START MATERIAL FOR THIS EXERCISE

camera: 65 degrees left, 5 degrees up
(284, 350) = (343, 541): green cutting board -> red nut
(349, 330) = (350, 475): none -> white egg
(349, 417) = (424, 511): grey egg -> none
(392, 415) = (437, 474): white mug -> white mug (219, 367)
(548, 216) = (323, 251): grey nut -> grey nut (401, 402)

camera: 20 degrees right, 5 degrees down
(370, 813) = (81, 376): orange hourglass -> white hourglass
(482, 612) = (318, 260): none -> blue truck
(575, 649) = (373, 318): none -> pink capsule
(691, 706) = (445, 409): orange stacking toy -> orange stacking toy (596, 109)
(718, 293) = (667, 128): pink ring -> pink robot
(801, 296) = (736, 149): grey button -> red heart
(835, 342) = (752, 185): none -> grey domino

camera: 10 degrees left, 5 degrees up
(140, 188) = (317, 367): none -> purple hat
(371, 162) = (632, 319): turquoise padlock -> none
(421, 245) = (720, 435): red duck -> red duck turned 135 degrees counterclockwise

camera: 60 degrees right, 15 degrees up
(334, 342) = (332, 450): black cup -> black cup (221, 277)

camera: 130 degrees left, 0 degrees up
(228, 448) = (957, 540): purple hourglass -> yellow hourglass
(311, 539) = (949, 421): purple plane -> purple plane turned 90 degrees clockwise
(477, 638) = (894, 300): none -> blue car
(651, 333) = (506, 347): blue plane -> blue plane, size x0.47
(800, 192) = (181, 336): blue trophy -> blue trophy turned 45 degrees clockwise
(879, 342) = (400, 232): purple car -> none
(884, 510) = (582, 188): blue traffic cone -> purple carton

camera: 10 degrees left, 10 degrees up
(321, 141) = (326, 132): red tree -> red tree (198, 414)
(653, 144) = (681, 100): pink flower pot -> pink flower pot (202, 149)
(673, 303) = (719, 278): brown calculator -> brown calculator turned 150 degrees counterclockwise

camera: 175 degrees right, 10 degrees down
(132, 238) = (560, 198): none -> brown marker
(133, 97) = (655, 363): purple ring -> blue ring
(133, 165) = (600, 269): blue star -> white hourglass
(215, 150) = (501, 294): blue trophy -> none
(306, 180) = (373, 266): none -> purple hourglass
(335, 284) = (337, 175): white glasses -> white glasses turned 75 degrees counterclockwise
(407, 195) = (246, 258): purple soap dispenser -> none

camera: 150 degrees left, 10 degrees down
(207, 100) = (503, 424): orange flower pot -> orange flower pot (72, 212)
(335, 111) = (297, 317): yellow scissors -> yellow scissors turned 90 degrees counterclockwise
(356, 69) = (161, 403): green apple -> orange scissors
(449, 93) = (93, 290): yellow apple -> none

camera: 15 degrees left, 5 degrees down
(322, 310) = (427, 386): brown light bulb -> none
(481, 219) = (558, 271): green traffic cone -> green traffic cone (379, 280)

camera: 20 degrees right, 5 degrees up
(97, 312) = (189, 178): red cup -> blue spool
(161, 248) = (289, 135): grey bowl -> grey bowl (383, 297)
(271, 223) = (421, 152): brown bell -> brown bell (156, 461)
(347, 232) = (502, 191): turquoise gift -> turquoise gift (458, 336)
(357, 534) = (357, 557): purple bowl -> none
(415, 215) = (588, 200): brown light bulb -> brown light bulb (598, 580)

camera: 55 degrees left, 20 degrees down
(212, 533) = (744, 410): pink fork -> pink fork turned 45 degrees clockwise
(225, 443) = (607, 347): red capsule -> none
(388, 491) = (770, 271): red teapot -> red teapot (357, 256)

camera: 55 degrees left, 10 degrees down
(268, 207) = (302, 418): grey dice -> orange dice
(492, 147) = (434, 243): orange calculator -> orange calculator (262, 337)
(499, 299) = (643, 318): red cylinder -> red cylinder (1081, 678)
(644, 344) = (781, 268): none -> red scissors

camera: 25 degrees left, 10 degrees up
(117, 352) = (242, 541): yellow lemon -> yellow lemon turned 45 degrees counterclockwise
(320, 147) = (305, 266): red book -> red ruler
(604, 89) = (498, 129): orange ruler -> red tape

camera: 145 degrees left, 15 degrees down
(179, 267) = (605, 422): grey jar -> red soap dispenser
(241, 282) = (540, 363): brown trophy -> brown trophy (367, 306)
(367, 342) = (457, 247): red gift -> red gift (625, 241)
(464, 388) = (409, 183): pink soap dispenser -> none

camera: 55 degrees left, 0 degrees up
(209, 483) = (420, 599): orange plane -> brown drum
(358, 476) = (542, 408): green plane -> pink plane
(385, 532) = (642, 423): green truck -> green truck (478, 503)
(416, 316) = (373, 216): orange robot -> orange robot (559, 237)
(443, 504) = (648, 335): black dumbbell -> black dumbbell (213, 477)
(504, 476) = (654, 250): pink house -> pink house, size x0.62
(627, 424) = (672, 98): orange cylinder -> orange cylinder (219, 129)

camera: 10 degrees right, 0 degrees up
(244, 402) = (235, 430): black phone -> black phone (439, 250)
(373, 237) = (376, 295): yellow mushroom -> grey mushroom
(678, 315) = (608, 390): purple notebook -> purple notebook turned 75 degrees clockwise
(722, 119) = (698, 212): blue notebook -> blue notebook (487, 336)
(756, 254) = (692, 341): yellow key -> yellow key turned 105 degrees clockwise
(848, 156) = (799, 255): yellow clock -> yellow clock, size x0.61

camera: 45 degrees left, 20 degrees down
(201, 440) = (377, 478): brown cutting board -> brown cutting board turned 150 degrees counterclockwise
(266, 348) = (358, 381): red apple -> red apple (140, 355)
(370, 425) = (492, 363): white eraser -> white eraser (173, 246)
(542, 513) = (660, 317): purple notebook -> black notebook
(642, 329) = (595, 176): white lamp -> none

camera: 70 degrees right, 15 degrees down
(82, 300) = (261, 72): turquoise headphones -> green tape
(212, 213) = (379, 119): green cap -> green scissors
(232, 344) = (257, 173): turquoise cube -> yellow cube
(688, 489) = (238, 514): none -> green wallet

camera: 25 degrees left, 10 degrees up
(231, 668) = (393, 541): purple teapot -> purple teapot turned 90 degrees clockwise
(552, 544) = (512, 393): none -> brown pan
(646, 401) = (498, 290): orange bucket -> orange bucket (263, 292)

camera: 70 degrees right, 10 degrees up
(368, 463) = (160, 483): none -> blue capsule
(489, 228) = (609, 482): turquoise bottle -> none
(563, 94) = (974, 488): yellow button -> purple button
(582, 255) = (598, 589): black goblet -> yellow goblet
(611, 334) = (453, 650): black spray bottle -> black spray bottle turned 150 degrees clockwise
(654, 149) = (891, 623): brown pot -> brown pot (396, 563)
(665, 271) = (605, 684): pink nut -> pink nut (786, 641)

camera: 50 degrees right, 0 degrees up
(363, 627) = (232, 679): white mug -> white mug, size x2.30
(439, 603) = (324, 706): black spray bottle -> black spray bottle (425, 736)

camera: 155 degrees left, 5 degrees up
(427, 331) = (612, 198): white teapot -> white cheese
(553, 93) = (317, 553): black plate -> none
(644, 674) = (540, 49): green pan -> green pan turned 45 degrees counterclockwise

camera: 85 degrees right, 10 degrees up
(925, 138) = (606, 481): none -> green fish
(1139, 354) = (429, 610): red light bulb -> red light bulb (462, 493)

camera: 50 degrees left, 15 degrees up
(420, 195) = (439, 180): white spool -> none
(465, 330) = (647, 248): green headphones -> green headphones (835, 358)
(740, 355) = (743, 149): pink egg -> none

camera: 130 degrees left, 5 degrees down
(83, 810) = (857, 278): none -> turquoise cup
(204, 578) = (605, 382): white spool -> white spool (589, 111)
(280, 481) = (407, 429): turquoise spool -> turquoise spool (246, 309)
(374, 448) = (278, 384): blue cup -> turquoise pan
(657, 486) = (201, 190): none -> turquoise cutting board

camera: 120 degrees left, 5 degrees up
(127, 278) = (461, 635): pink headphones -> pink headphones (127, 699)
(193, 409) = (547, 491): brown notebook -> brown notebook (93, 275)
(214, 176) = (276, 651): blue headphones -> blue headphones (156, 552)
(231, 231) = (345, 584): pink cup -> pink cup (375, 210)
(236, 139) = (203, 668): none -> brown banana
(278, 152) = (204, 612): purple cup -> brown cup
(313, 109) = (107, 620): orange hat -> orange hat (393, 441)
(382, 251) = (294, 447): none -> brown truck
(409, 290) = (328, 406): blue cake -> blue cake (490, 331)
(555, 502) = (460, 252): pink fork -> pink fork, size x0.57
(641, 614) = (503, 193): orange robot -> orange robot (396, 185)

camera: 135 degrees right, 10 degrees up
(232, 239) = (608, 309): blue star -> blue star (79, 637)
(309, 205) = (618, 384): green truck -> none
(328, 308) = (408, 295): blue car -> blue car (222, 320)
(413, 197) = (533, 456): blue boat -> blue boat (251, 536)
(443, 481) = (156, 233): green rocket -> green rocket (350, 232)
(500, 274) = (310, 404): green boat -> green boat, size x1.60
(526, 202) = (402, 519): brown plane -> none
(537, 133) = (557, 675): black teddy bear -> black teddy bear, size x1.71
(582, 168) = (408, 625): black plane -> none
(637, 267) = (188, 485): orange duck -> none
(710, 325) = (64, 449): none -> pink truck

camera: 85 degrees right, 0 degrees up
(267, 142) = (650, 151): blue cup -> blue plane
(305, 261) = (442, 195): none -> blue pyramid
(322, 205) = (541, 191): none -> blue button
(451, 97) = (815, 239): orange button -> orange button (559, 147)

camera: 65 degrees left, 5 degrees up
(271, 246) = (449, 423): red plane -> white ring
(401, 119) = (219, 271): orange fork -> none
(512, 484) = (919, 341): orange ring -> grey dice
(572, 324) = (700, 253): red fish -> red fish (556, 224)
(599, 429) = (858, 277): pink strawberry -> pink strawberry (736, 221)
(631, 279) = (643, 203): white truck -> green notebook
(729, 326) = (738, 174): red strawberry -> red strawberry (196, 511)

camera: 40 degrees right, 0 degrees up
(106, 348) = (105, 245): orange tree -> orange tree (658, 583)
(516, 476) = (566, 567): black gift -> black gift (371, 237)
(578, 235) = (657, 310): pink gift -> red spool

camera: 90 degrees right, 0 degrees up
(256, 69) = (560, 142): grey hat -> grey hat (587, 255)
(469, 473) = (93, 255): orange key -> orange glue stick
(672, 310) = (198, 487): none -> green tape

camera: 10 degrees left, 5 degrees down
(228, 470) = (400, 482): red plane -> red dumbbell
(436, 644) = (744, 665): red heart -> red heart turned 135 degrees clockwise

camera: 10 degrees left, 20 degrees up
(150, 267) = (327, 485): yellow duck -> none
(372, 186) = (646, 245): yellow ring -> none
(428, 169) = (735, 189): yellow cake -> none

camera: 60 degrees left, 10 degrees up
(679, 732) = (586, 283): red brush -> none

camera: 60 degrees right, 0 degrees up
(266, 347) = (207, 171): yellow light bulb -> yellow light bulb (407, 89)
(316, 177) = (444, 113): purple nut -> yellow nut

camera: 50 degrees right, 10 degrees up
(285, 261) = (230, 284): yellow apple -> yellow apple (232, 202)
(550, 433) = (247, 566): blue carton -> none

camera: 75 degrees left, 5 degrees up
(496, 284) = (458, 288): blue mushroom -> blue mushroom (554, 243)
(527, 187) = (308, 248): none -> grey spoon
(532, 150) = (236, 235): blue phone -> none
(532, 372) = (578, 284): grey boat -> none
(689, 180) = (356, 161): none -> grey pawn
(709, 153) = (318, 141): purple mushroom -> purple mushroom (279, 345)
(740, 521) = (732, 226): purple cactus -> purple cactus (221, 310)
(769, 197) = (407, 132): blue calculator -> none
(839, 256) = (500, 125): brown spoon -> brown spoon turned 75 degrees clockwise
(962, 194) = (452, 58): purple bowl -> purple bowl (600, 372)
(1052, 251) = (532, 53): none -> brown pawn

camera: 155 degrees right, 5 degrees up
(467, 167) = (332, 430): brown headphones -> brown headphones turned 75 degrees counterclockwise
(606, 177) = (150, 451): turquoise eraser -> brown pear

END MATERIAL FOR THIS EXERCISE

EXERCISE DETAILS:
Beginning at the first line of the records, give again each line exactly as written, ending with the line that contains "(392, 415) = (437, 474): white".

ANSWER SPACE:
camera: 65 degrees left, 5 degrees up
(284, 350) = (343, 541): green cutting board -> red nut
(349, 330) = (350, 475): none -> white egg
(349, 417) = (424, 511): grey egg -> none
(392, 415) = (437, 474): white mug -> white mug (219, 367)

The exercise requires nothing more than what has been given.